*** Opening MATERIAL PROVIDED ***

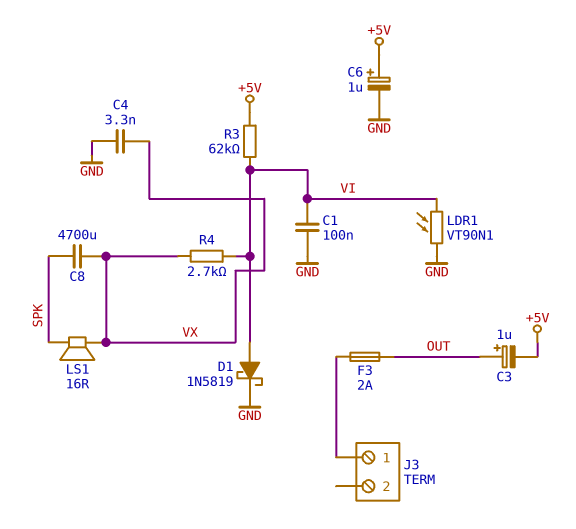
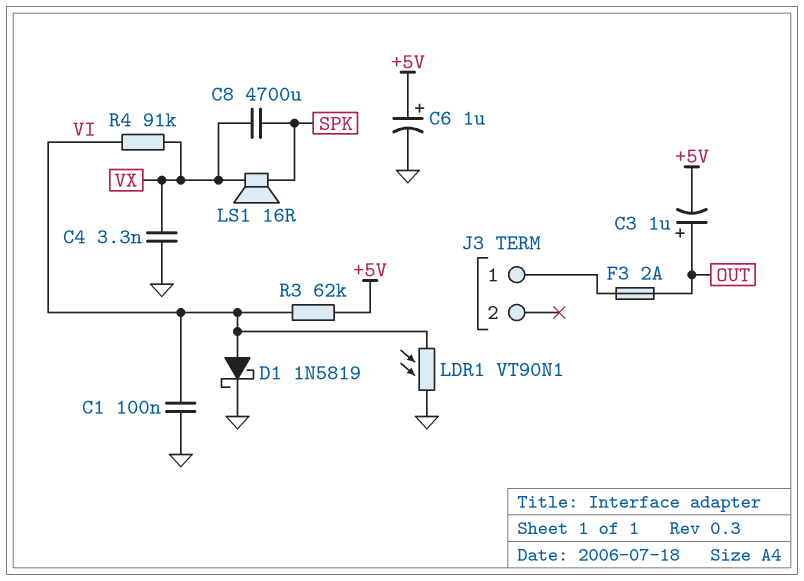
R4: 2.7k (VI, VX) -> 91k (VI, VX)

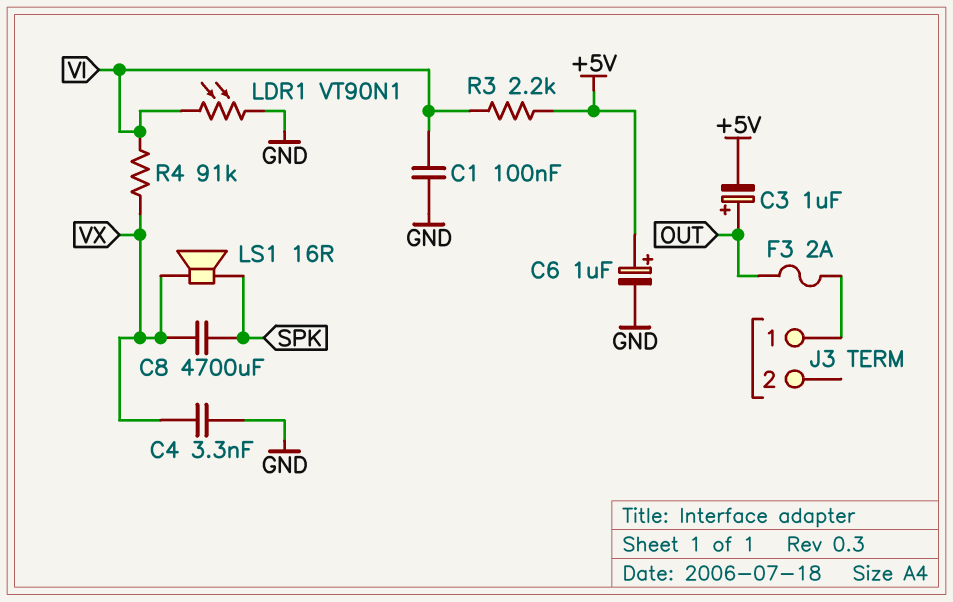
D1: schottky 1N5819 (A VI, K GND) -> none
R3: 62k (+5V, VI) -> 2.2k (+5V, VI)

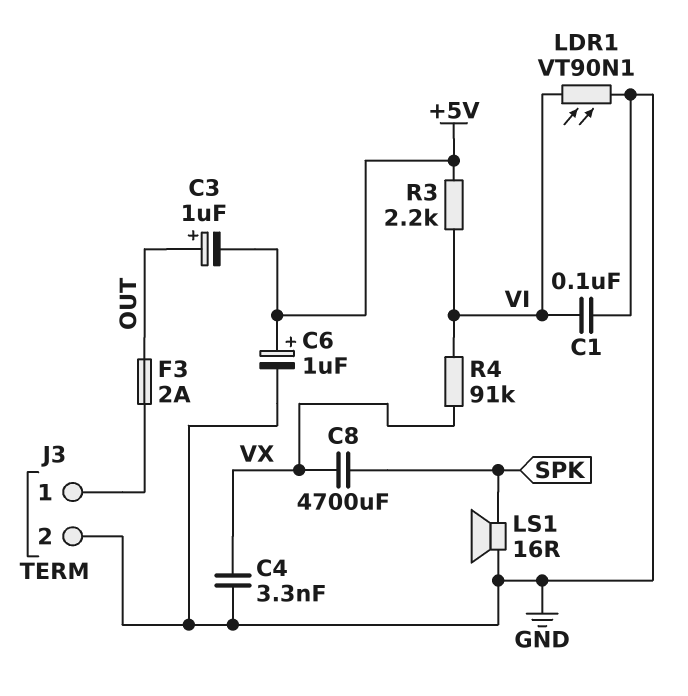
J3 pin 2: none -> GND
LS1: speaker 16R (SPK, VX) -> speaker 16R (GND, SPK)

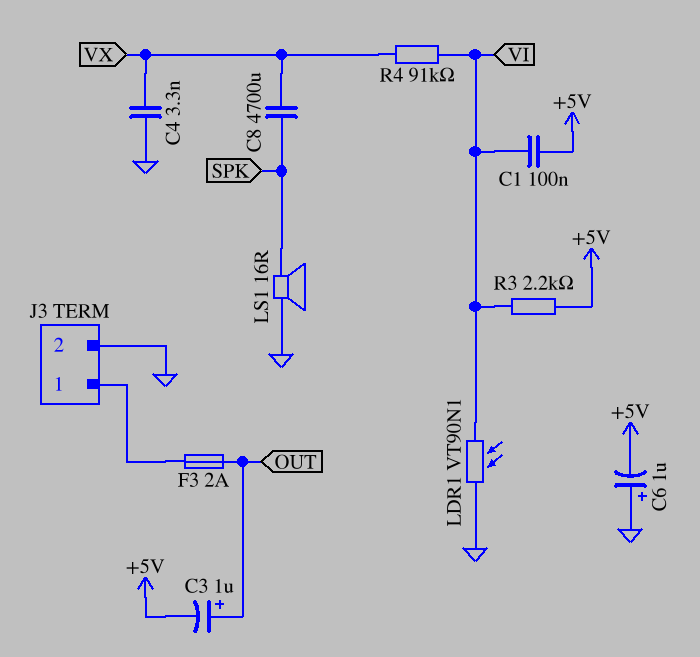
C1: 100nF (GND, VI) -> 100nF (+5V, VI)
C6: 1uF (plus +5V, minus GND) -> 1uF (plus GND, minus +5V)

*** Closing MATERIAL PROVIDED ***

DESCRIPTION OF THE TASK — Copy the lines from the entries above in which the word "none" appears.

COMPLETED EXERCISE —
D1: schottky 1N5819 (A VI, K GND) -> none
J3 pin 2: none -> GND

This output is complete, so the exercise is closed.